Transcribe the data below verbatim from the line with "(253, 246) = (237, 244): none" to the line with "(603, 182) = (653, 286): blue". Include both of those lines.
** Dataset excerpts follows **
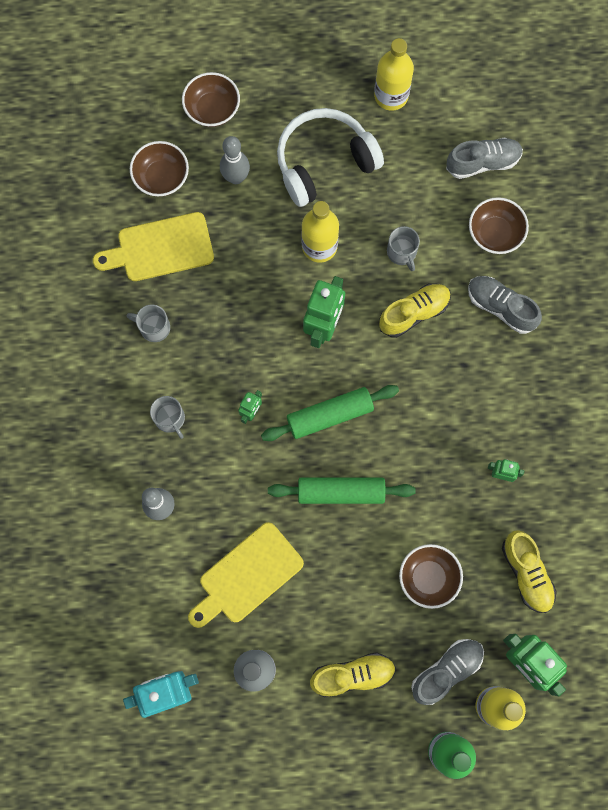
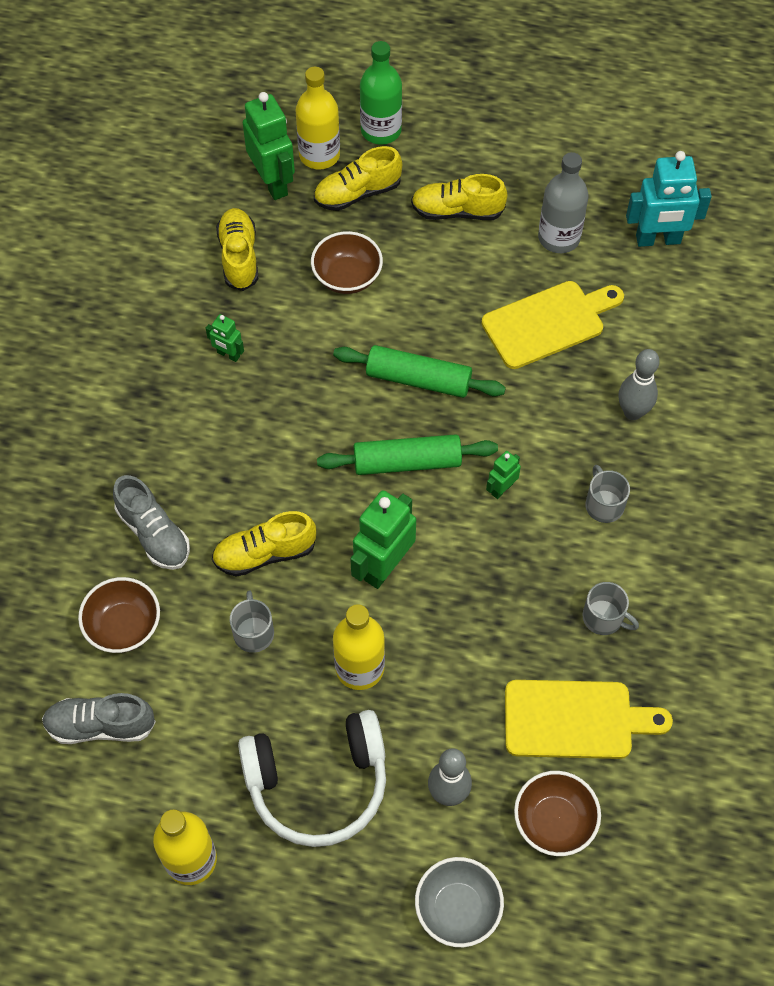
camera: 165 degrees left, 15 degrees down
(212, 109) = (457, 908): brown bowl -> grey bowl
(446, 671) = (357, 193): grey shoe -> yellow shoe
** End of Dataset excerpts **
** Dataset excerpts follows **
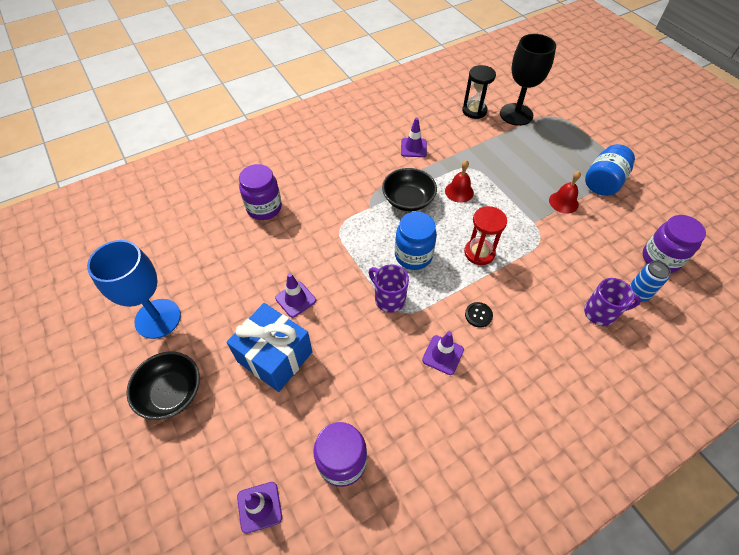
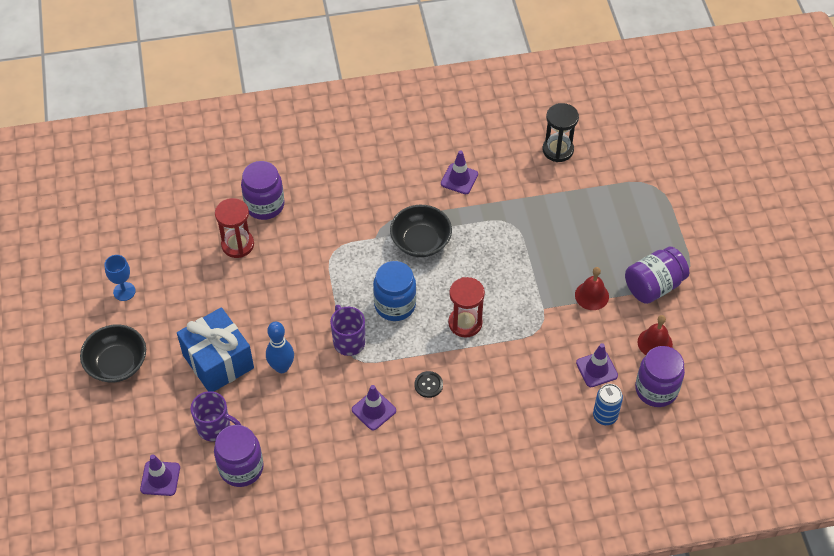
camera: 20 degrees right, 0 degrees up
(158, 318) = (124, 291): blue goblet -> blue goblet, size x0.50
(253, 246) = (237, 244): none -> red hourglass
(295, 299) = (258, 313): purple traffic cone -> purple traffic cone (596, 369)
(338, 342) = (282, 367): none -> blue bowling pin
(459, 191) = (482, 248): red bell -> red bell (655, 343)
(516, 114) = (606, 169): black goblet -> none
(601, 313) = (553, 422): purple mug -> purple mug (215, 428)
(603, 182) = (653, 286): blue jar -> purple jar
** End of Dataset excerpts **
Response for this exercise:
(253, 246) = (237, 244): none -> red hourglass
(295, 299) = (258, 313): purple traffic cone -> purple traffic cone (596, 369)
(338, 342) = (282, 367): none -> blue bowling pin
(459, 191) = (482, 248): red bell -> red bell (655, 343)
(516, 114) = (606, 169): black goblet -> none
(601, 313) = (553, 422): purple mug -> purple mug (215, 428)
(603, 182) = (653, 286): blue jar -> purple jar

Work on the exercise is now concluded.